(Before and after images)
+ + +

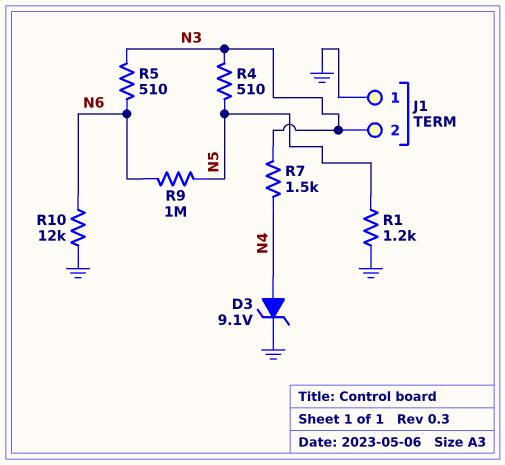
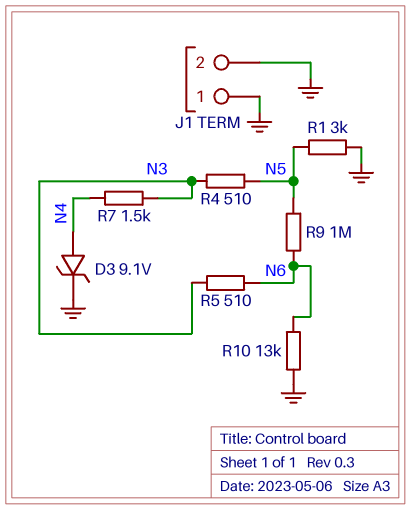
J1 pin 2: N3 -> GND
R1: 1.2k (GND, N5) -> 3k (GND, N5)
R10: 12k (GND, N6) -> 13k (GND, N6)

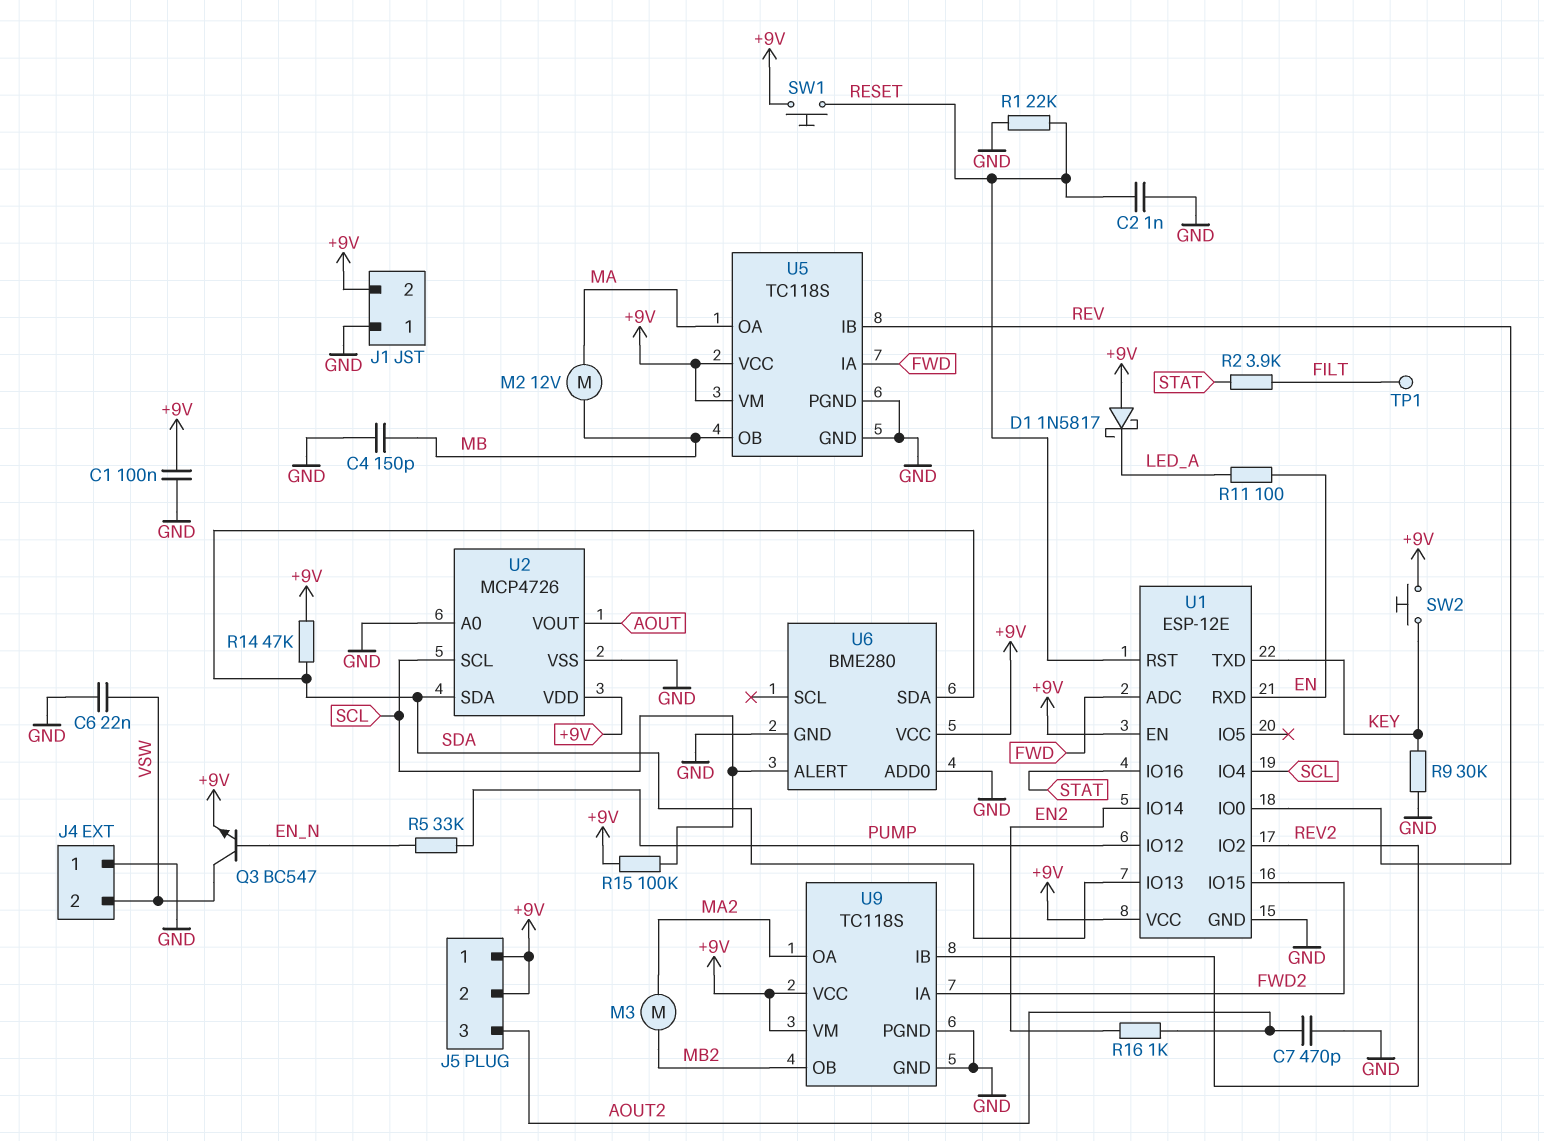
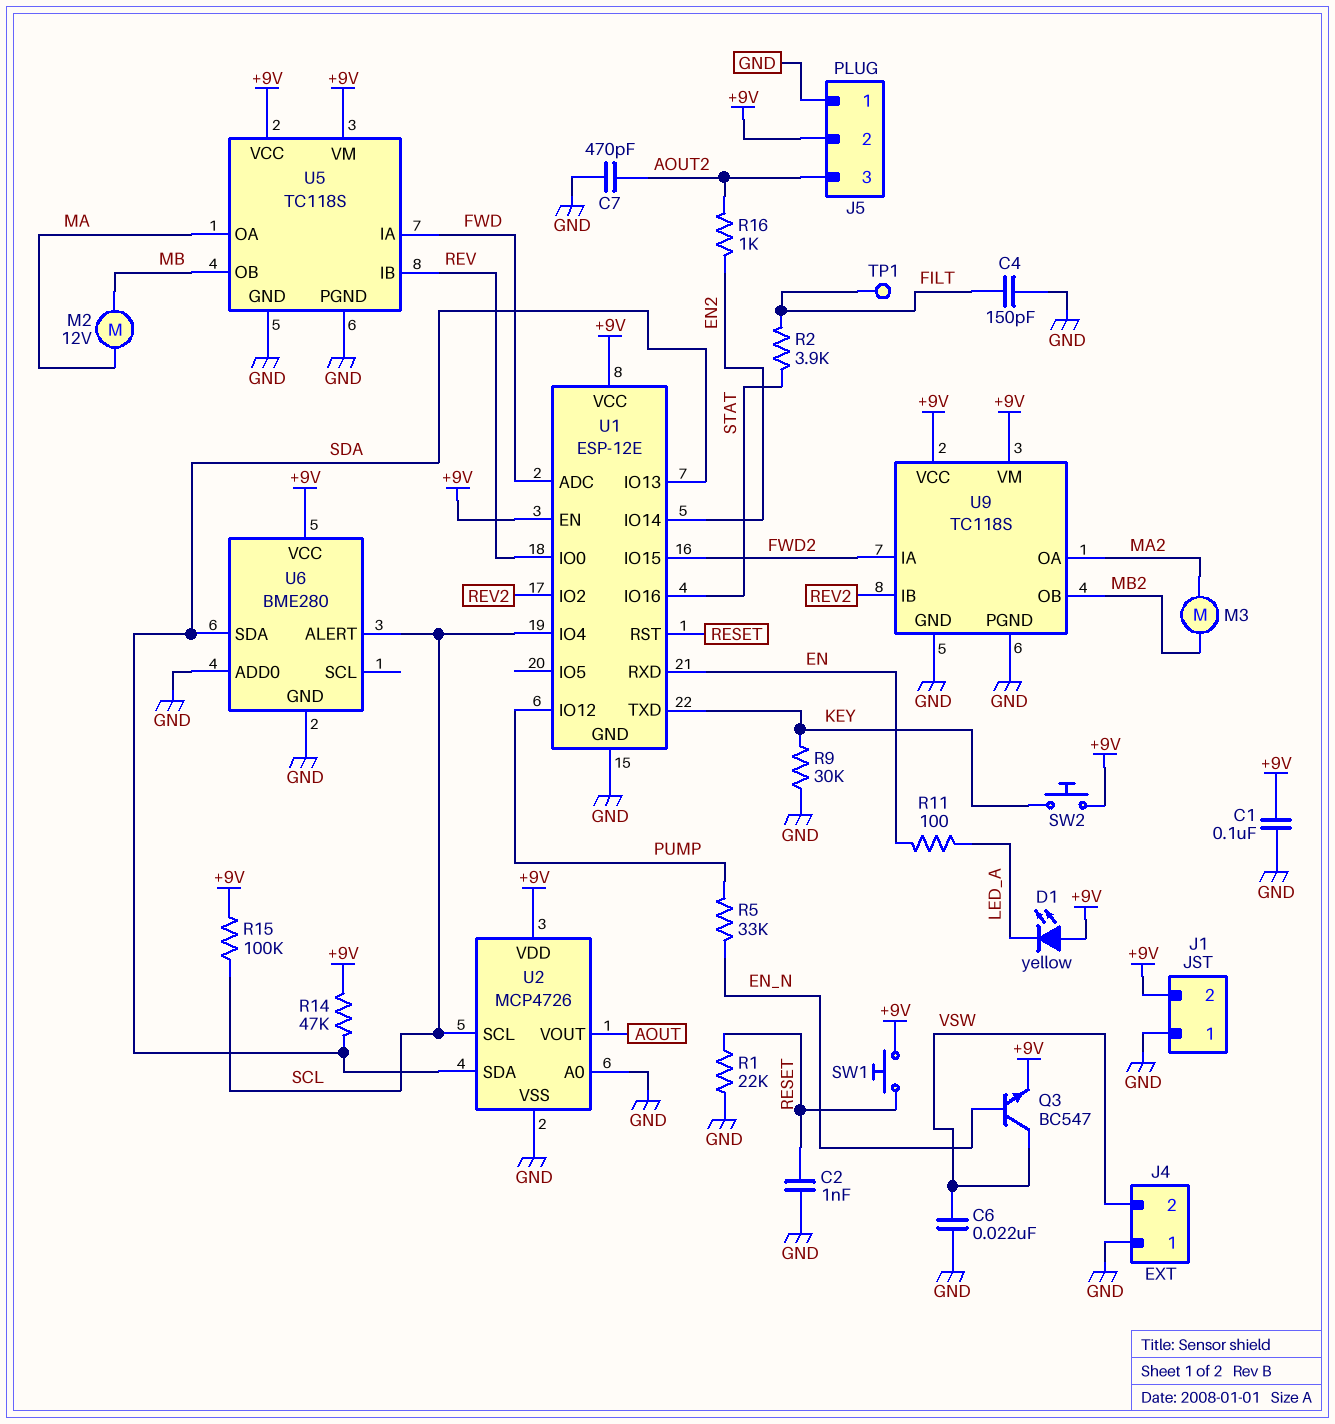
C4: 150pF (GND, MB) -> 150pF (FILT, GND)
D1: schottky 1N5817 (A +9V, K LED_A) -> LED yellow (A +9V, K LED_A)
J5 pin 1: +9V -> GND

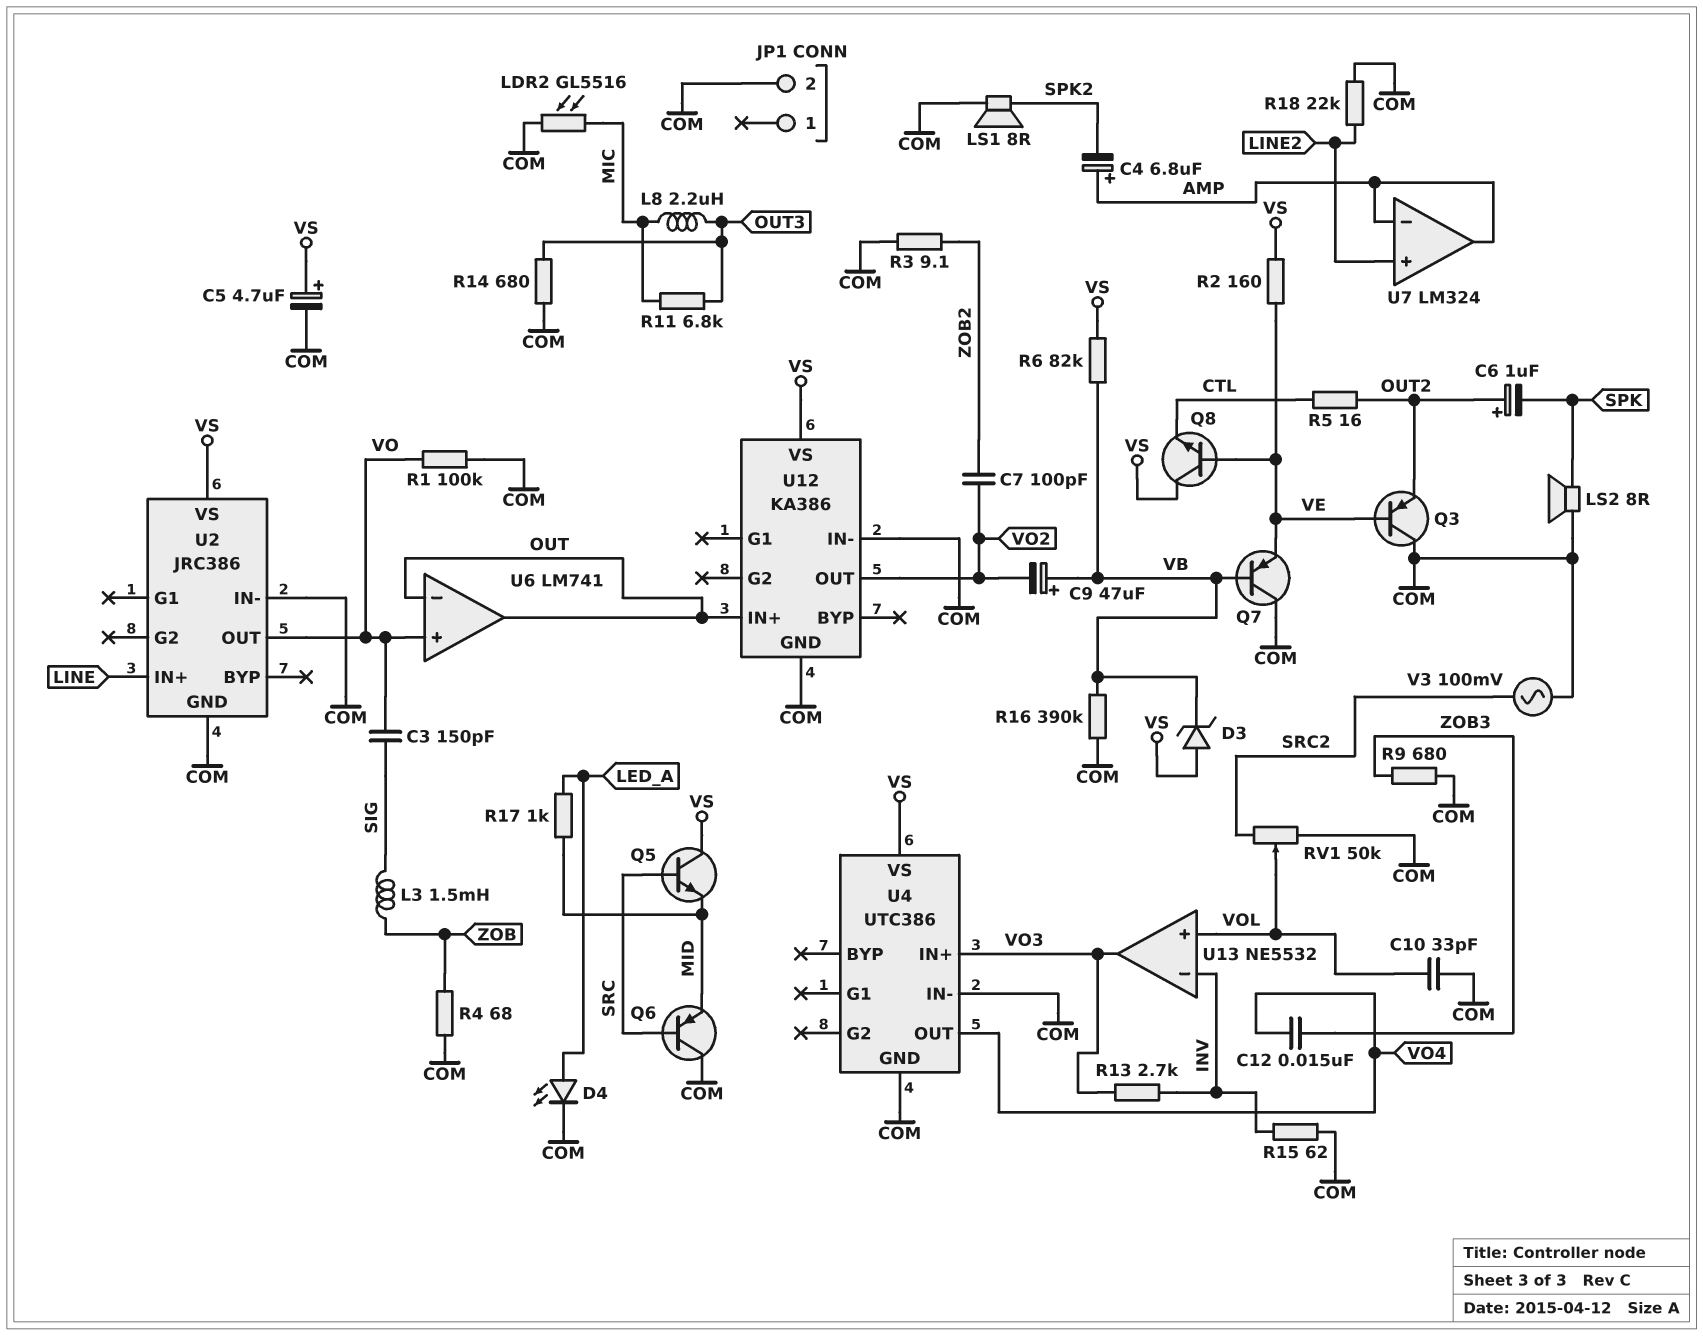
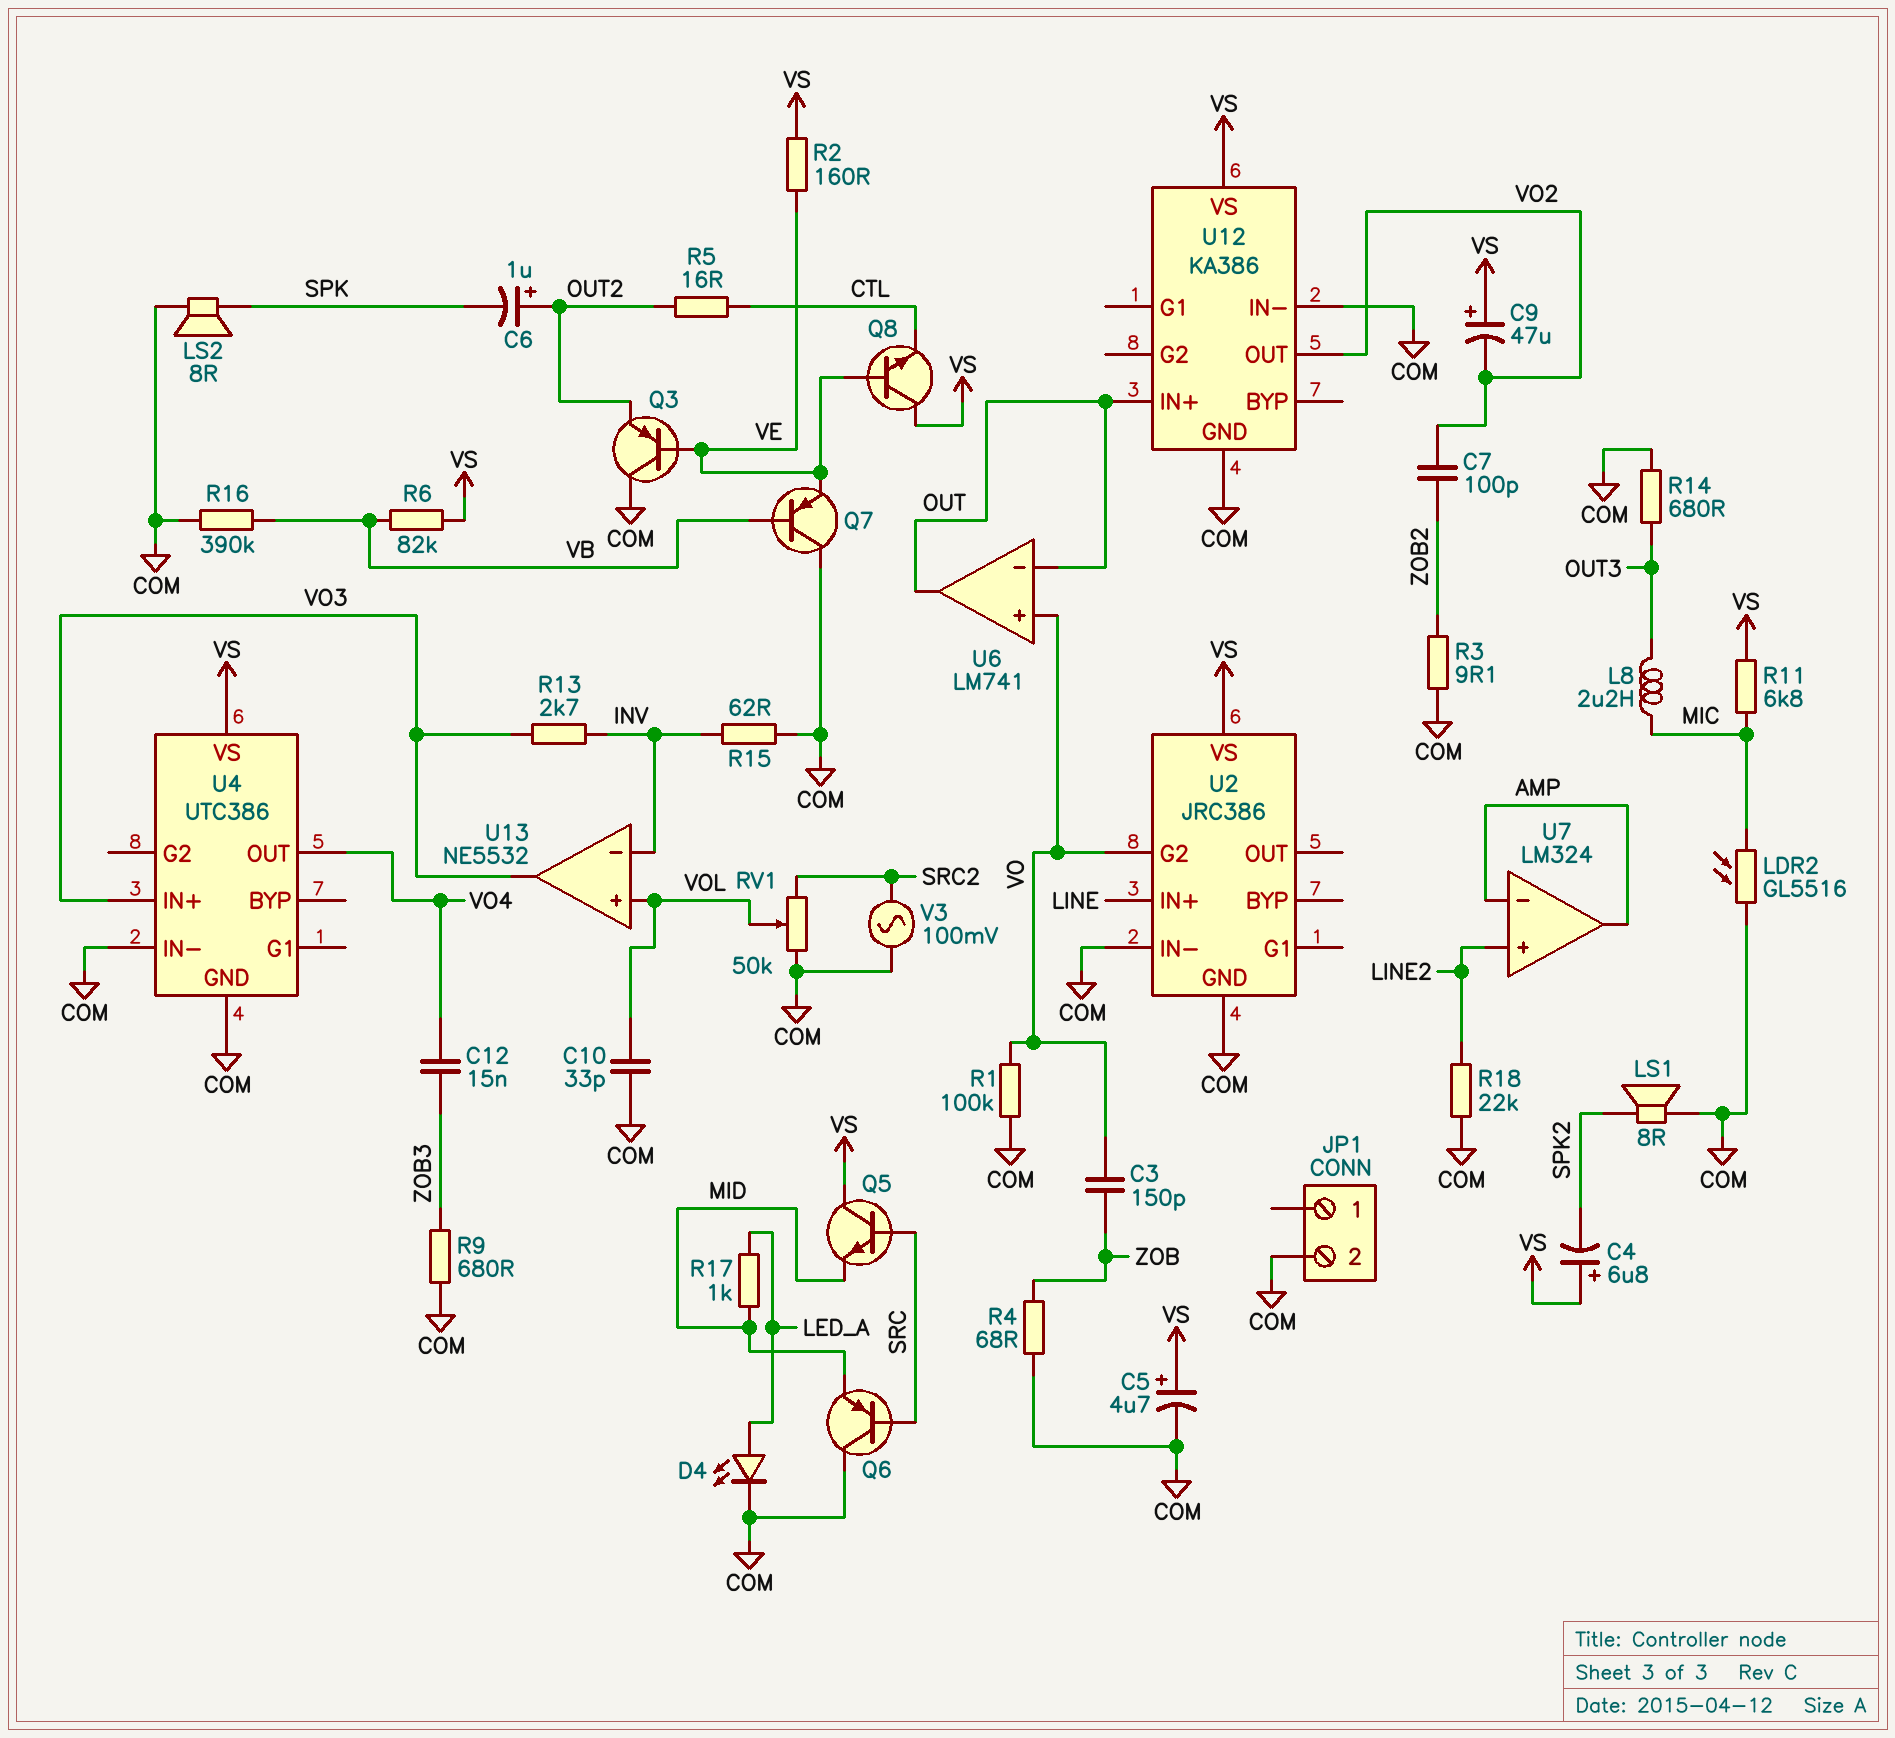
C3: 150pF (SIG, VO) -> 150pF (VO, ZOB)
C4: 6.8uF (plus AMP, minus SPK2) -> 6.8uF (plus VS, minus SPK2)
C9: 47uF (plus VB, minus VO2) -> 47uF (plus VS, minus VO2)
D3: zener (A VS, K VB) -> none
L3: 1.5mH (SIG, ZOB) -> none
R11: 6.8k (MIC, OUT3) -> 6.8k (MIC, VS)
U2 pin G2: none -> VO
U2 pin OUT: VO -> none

+ + +

The entries above must be output exactly, with every image left out.

■ Answer section ■
J1 pin 2: N3 -> GND
R1: 1.2k (GND, N5) -> 3k (GND, N5)
R10: 12k (GND, N6) -> 13k (GND, N6)

C4: 150pF (GND, MB) -> 150pF (FILT, GND)
D1: schottky 1N5817 (A +9V, K LED_A) -> LED yellow (A +9V, K LED_A)
J5 pin 1: +9V -> GND

C3: 150pF (SIG, VO) -> 150pF (VO, ZOB)
C4: 6.8uF (plus AMP, minus SPK2) -> 6.8uF (plus VS, minus SPK2)
C9: 47uF (plus VB, minus VO2) -> 47uF (plus VS, minus VO2)
D3: zener (A VS, K VB) -> none
L3: 1.5mH (SIG, ZOB) -> none
R11: 6.8k (MIC, OUT3) -> 6.8k (MIC, VS)
U2 pin G2: none -> VO
U2 pin OUT: VO -> none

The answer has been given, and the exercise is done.